Task prompt: Verbatim copy, images excluded: write out each record shown below.

Records supplied:
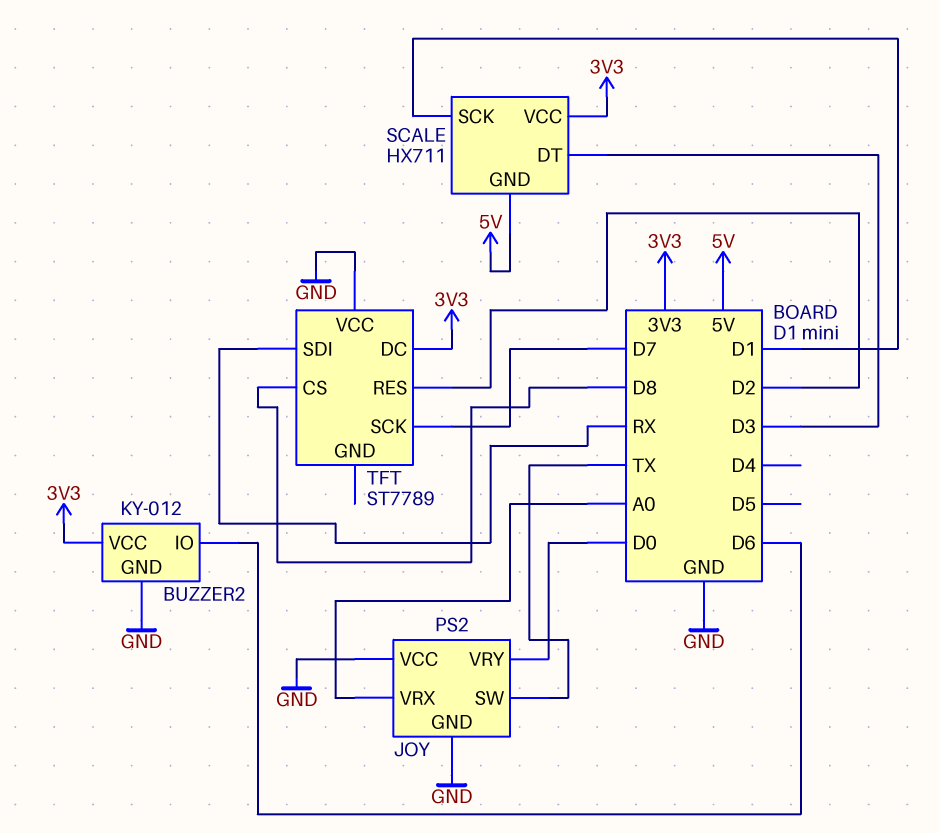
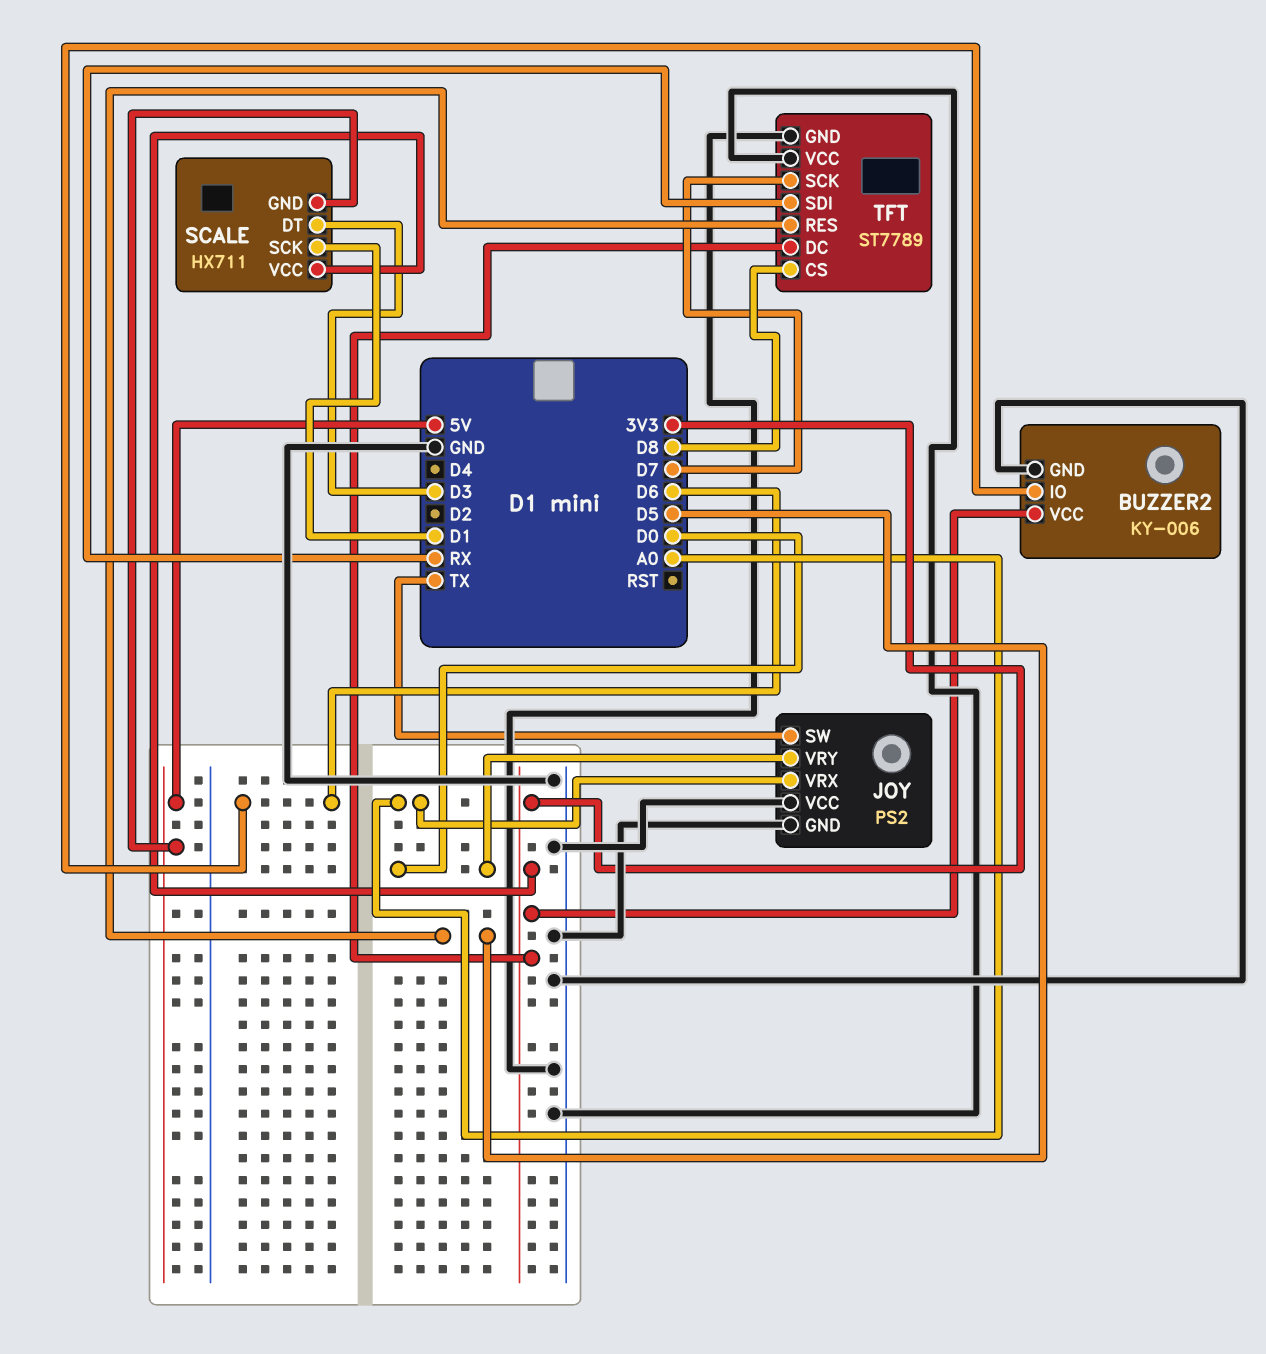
BUZZER2: KY-012 -> KY-006
TFT pin GND: none -> GND
TFT pin RES: D2 -> D5

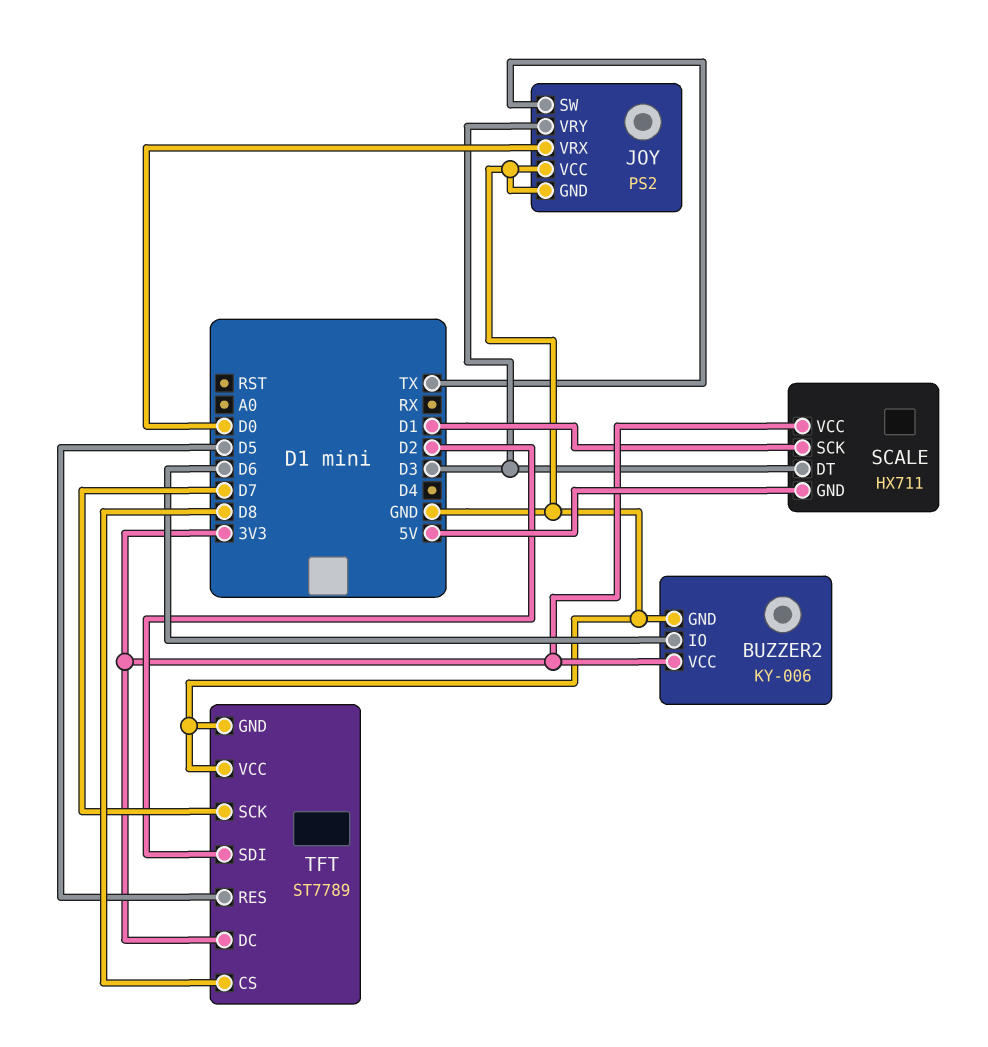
JOY pin VRX: A0 -> D0
JOY pin VRY: D0 -> D3
TFT pin SDI: RX -> D2

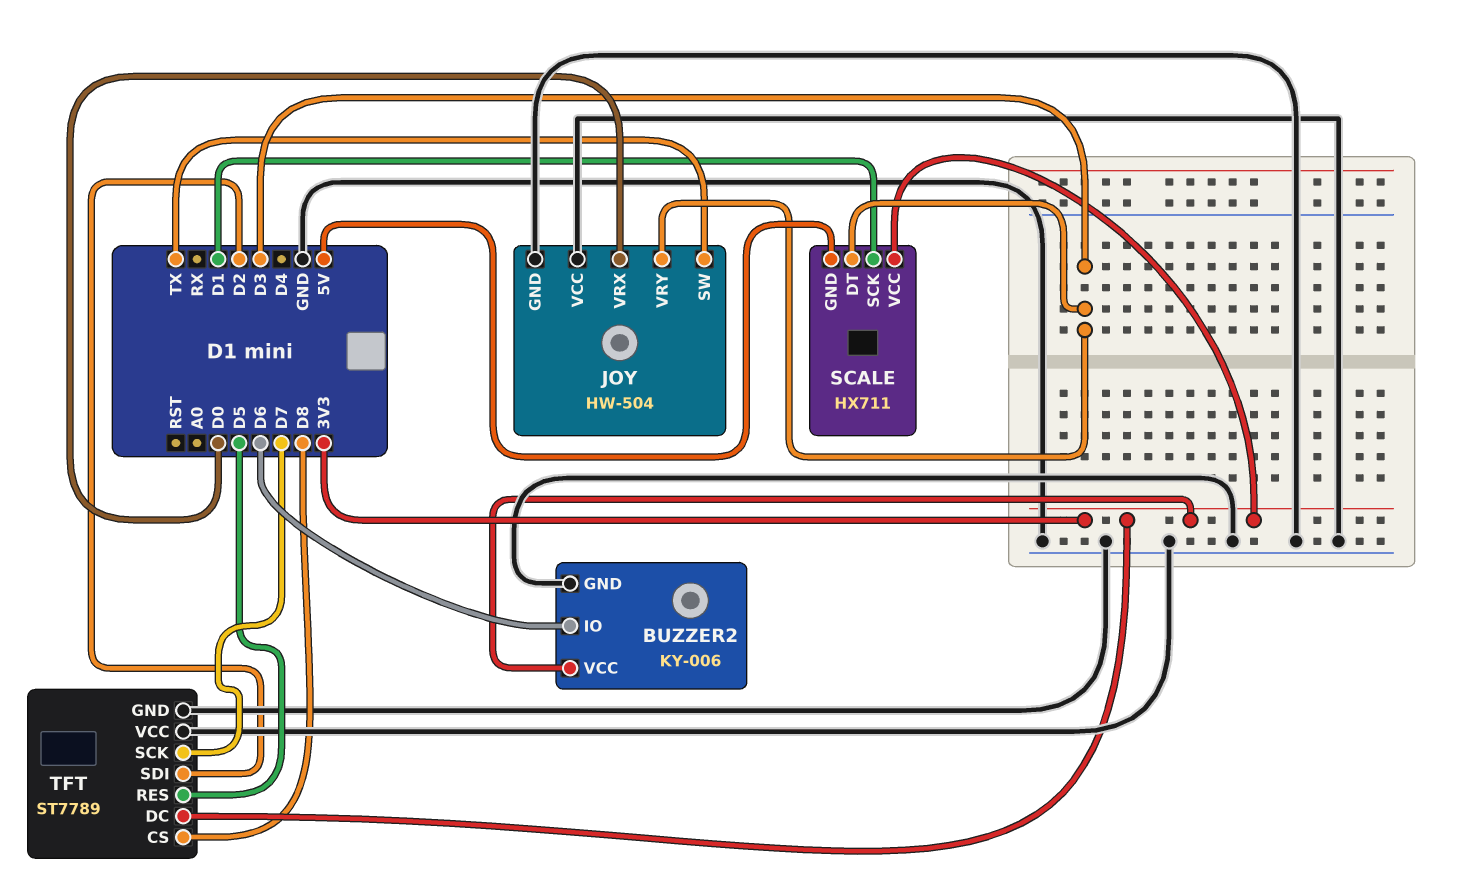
JOY: PS2 -> HW-504

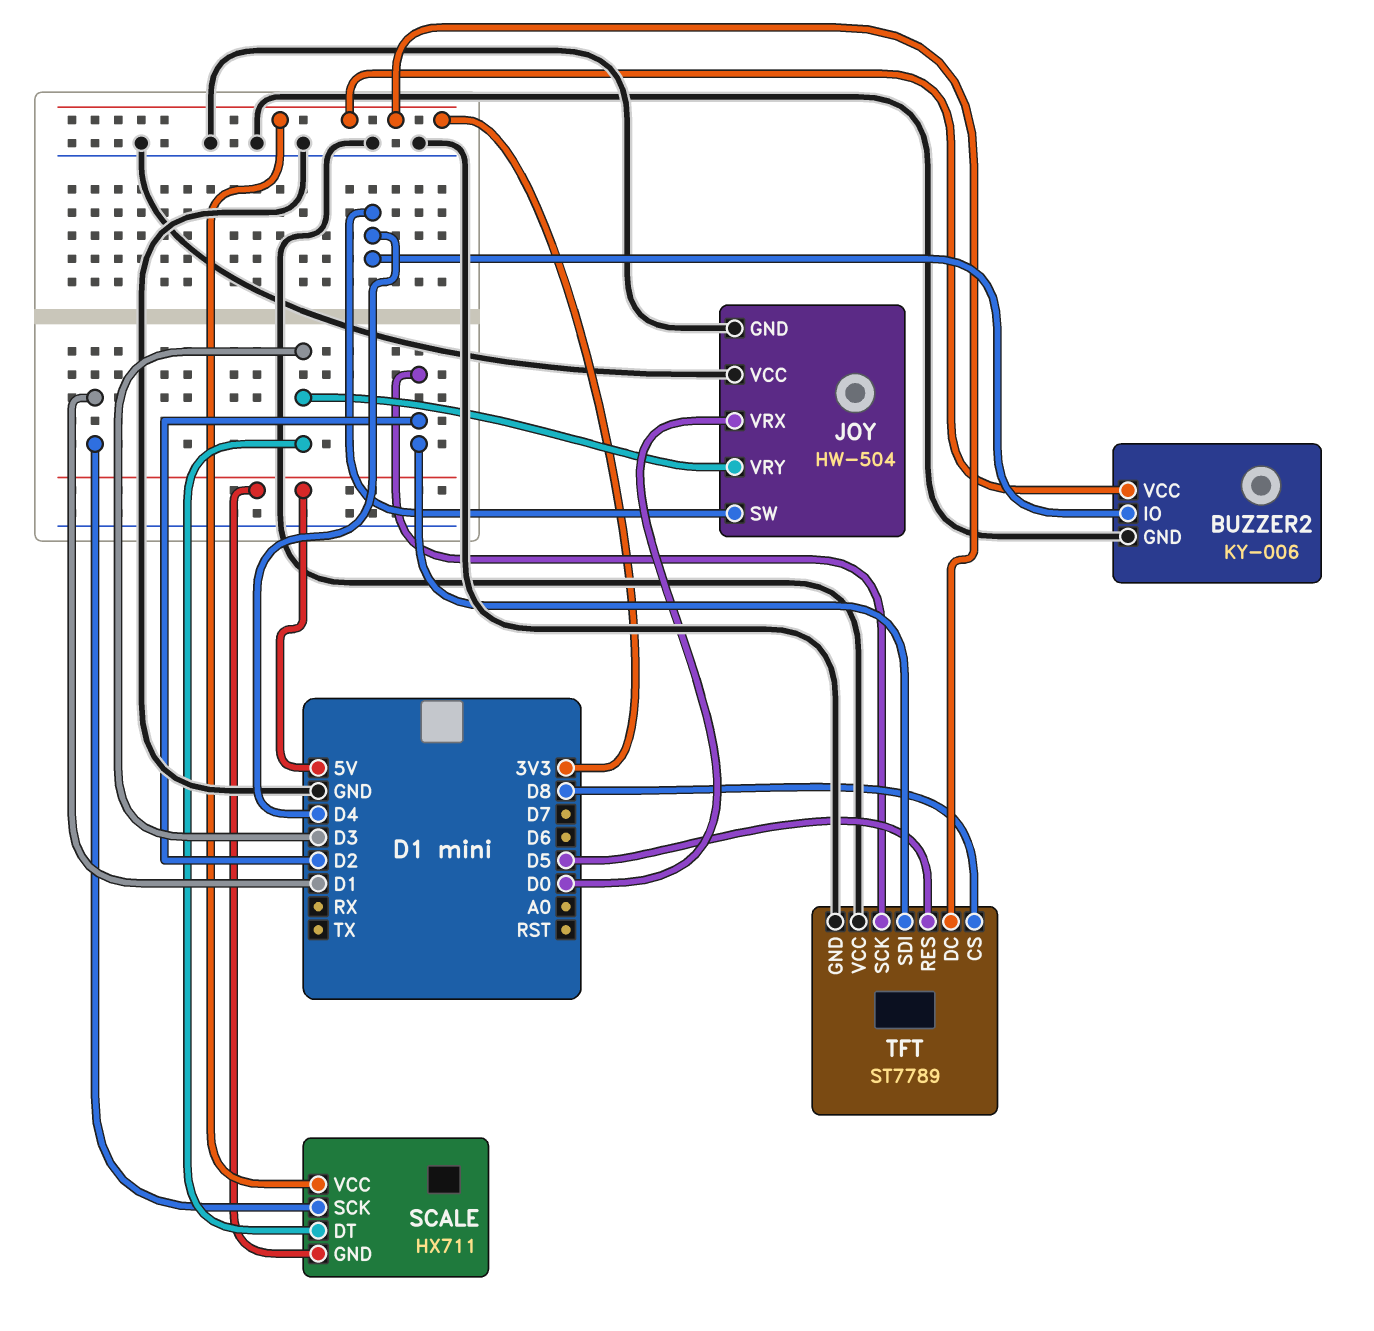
BUZZER2 pin IO: D6 -> D4
JOY pin SW: TX -> D4
TFT pin SCK: D7 -> D2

Written solution:
BUZZER2: KY-012 -> KY-006
TFT pin GND: none -> GND
TFT pin RES: D2 -> D5

JOY pin VRX: A0 -> D0
JOY pin VRY: D0 -> D3
TFT pin SDI: RX -> D2

JOY: PS2 -> HW-504

BUZZER2 pin IO: D6 -> D4
JOY pin SW: TX -> D4
TFT pin SCK: D7 -> D2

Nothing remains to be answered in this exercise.